* Work request:
Return the data below in full, matching every line exactly.

(Edit difference data)
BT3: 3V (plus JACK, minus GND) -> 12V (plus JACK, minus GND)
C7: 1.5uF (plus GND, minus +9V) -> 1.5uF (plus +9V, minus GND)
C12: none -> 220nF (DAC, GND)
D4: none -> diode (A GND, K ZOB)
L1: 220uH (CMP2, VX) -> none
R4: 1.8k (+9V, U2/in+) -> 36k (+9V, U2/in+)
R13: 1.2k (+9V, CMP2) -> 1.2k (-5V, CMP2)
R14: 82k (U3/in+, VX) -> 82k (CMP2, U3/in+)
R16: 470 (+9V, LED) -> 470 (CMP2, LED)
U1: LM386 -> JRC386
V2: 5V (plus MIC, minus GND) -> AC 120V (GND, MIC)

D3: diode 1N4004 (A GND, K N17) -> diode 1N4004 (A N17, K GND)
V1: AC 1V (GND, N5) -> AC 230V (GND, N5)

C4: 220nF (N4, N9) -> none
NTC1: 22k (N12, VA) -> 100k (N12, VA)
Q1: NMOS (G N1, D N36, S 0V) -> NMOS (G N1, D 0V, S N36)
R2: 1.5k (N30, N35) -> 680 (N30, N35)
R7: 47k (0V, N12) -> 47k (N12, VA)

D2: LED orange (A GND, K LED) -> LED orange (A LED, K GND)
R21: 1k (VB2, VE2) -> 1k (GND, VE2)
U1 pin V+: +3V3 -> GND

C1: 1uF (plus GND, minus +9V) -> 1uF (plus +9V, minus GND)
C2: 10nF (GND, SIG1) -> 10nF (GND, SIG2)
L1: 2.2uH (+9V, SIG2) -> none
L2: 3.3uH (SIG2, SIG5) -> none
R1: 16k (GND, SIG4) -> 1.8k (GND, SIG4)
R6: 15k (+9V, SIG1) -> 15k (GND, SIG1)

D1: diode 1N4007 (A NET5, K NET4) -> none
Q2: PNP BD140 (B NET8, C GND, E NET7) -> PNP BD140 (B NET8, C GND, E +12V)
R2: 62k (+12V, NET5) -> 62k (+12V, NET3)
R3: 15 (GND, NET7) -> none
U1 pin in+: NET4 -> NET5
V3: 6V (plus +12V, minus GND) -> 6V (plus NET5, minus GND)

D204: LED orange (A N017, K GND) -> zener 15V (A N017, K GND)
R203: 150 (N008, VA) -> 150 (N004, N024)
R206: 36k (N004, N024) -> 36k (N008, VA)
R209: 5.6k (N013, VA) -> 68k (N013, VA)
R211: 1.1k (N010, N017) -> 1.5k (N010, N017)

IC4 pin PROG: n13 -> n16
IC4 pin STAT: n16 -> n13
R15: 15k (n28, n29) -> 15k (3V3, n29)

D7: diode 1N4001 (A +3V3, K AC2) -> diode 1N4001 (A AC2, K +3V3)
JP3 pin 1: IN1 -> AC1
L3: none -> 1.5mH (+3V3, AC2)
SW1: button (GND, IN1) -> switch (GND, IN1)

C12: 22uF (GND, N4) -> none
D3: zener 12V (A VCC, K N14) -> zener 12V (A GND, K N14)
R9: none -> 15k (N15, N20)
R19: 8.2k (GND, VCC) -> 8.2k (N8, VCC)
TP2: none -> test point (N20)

* Your solution:
BT3: 3V (plus JACK, minus GND) -> 12V (plus JACK, minus GND)
C7: 1.5uF (plus GND, minus +9V) -> 1.5uF (plus +9V, minus GND)
C12: none -> 220nF (DAC, GND)
D4: none -> diode (A GND, K ZOB)
L1: 220uH (CMP2, VX) -> none
R4: 1.8k (+9V, U2/in+) -> 36k (+9V, U2/in+)
R13: 1.2k (+9V, CMP2) -> 1.2k (-5V, CMP2)
R14: 82k (U3/in+, VX) -> 82k (CMP2, U3/in+)
R16: 470 (+9V, LED) -> 470 (CMP2, LED)
U1: LM386 -> JRC386
V2: 5V (plus MIC, minus GND) -> AC 120V (GND, MIC)

D3: diode 1N4004 (A GND, K N17) -> diode 1N4004 (A N17, K GND)
V1: AC 1V (GND, N5) -> AC 230V (GND, N5)

C4: 220nF (N4, N9) -> none
NTC1: 22k (N12, VA) -> 100k (N12, VA)
Q1: NMOS (G N1, D N36, S 0V) -> NMOS (G N1, D 0V, S N36)
R2: 1.5k (N30, N35) -> 680 (N30, N35)
R7: 47k (0V, N12) -> 47k (N12, VA)

D2: LED orange (A GND, K LED) -> LED orange (A LED, K GND)
R21: 1k (VB2, VE2) -> 1k (GND, VE2)
U1 pin V+: +3V3 -> GND

C1: 1uF (plus GND, minus +9V) -> 1uF (plus +9V, minus GND)
C2: 10nF (GND, SIG1) -> 10nF (GND, SIG2)
L1: 2.2uH (+9V, SIG2) -> none
L2: 3.3uH (SIG2, SIG5) -> none
R1: 16k (GND, SIG4) -> 1.8k (GND, SIG4)
R6: 15k (+9V, SIG1) -> 15k (GND, SIG1)

D1: diode 1N4007 (A NET5, K NET4) -> none
Q2: PNP BD140 (B NET8, C GND, E NET7) -> PNP BD140 (B NET8, C GND, E +12V)
R2: 62k (+12V, NET5) -> 62k (+12V, NET3)
R3: 15 (GND, NET7) -> none
U1 pin in+: NET4 -> NET5
V3: 6V (plus +12V, minus GND) -> 6V (plus NET5, minus GND)

D204: LED orange (A N017, K GND) -> zener 15V (A N017, K GND)
R203: 150 (N008, VA) -> 150 (N004, N024)
R206: 36k (N004, N024) -> 36k (N008, VA)
R209: 5.6k (N013, VA) -> 68k (N013, VA)
R211: 1.1k (N010, N017) -> 1.5k (N010, N017)

IC4 pin PROG: n13 -> n16
IC4 pin STAT: n16 -> n13
R15: 15k (n28, n29) -> 15k (3V3, n29)

D7: diode 1N4001 (A +3V3, K AC2) -> diode 1N4001 (A AC2, K +3V3)
JP3 pin 1: IN1 -> AC1
L3: none -> 1.5mH (+3V3, AC2)
SW1: button (GND, IN1) -> switch (GND, IN1)

C12: 22uF (GND, N4) -> none
D3: zener 12V (A VCC, K N14) -> zener 12V (A GND, K N14)
R9: none -> 15k (N15, N20)
R19: 8.2k (GND, VCC) -> 8.2k (N8, VCC)
TP2: none -> test point (N20)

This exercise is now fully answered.